• _THE TASK_: A faithful copy of all the data is required; pictures should not be included.

Excerpts from a dataset
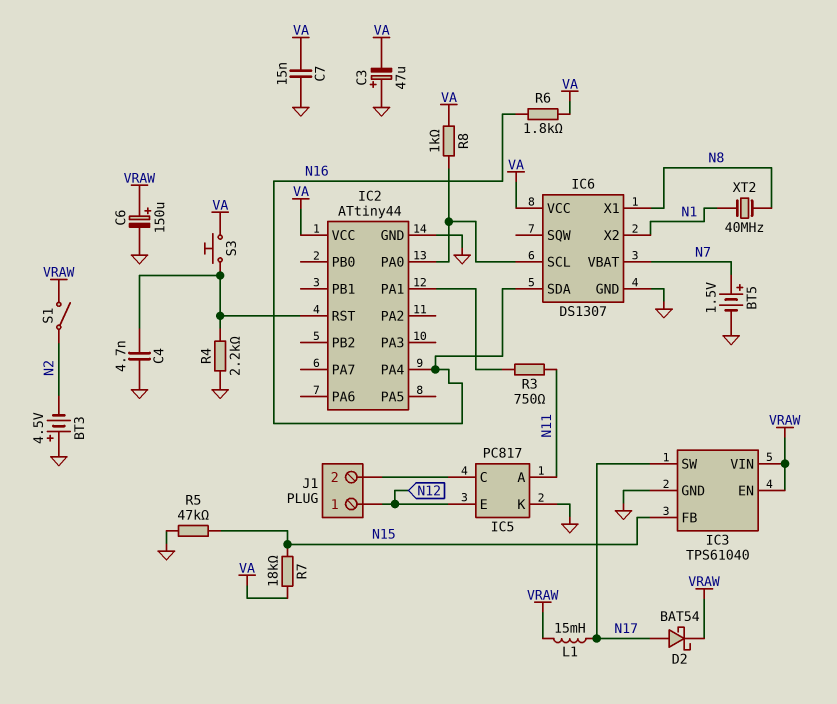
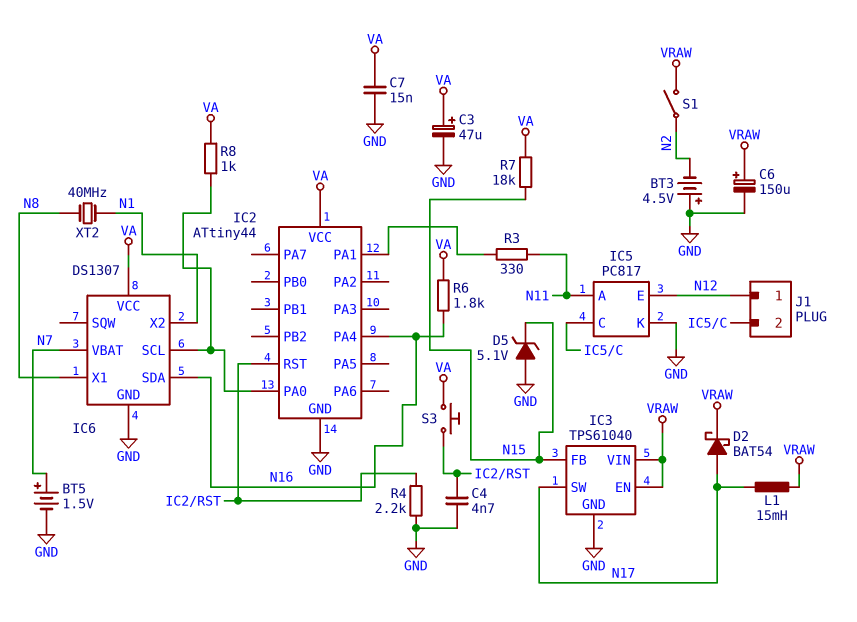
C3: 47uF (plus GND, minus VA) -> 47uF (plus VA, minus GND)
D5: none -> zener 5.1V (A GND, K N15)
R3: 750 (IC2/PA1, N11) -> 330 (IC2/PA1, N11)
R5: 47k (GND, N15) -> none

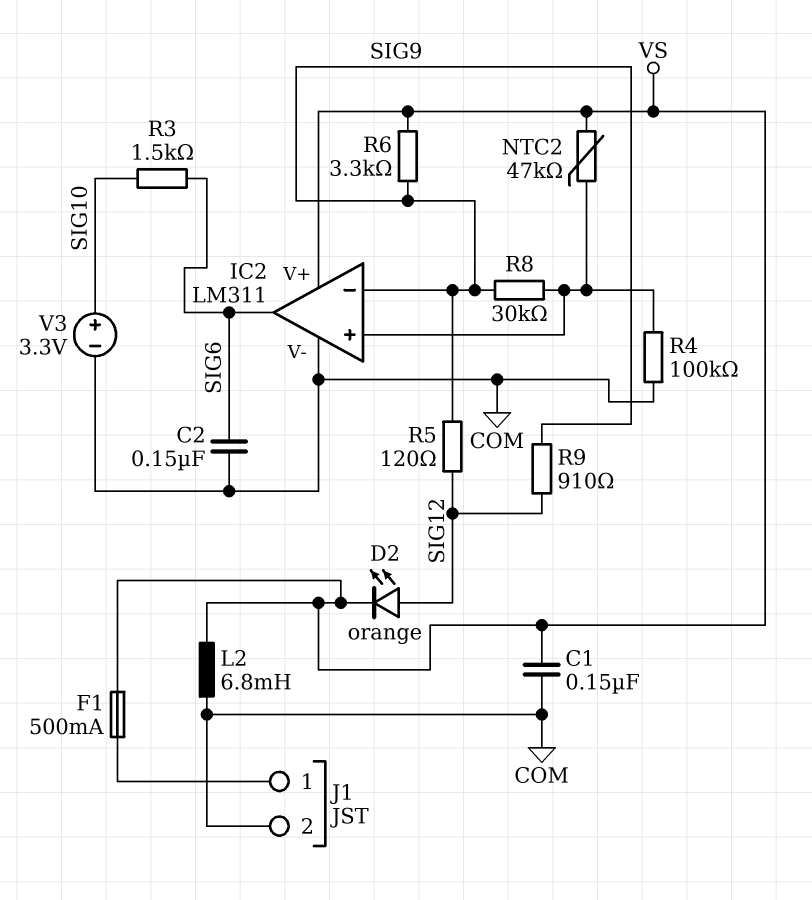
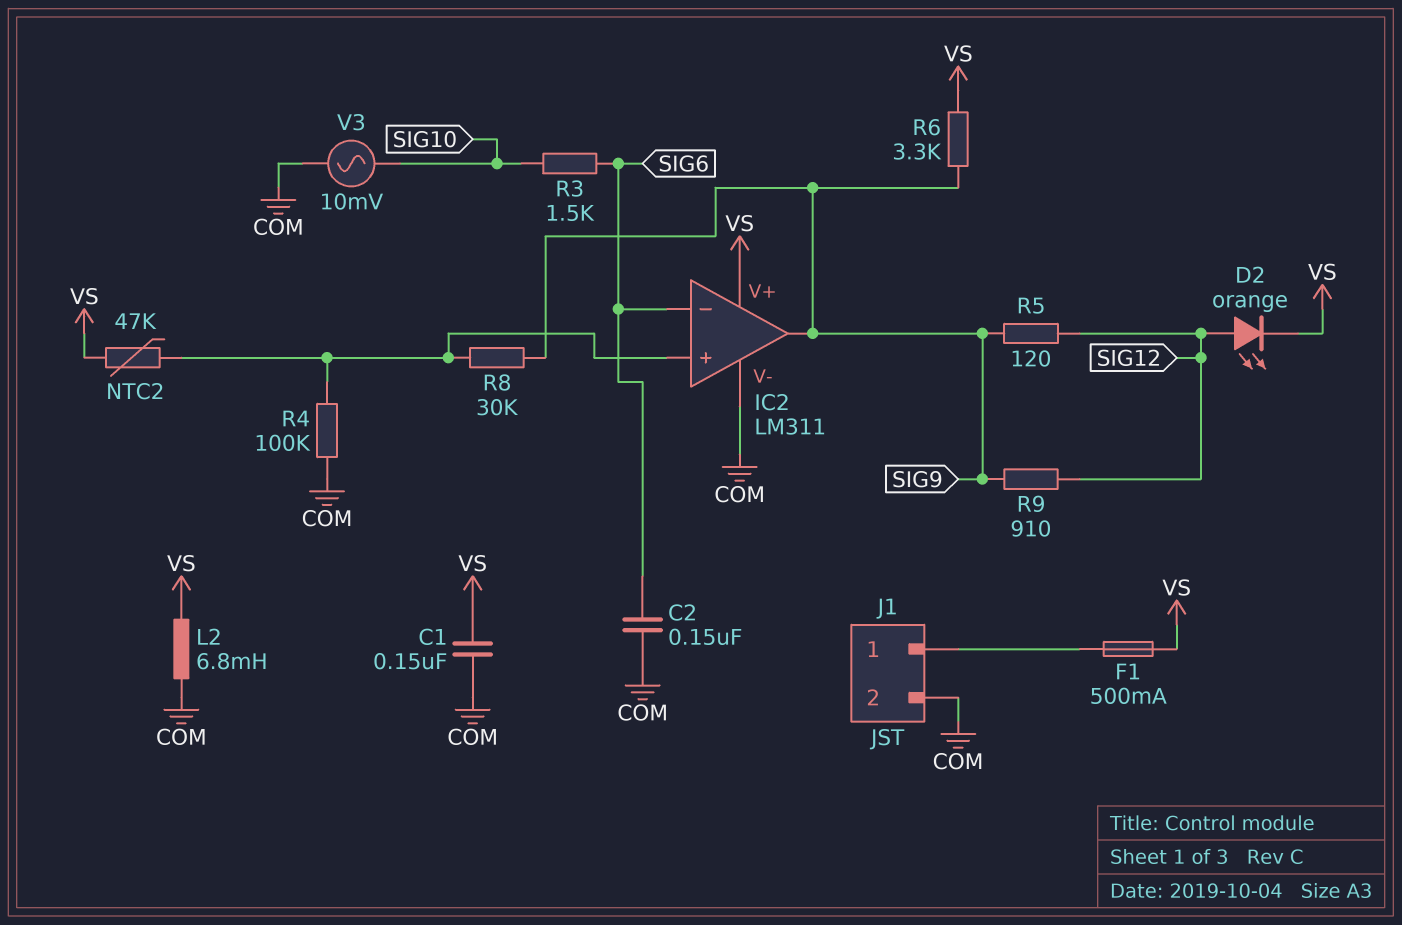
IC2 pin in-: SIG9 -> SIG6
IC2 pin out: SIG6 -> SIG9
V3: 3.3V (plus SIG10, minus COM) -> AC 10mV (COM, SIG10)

• _RESPONSE FOR THIS EXERCISE_:
C3: 47uF (plus GND, minus VA) -> 47uF (plus VA, minus GND)
D5: none -> zener 5.1V (A GND, K N15)
R3: 750 (IC2/PA1, N11) -> 330 (IC2/PA1, N11)
R5: 47k (GND, N15) -> none

IC2 pin in-: SIG9 -> SIG6
IC2 pin out: SIG6 -> SIG9
V3: 3.3V (plus SIG10, minus COM) -> AC 10mV (COM, SIG10)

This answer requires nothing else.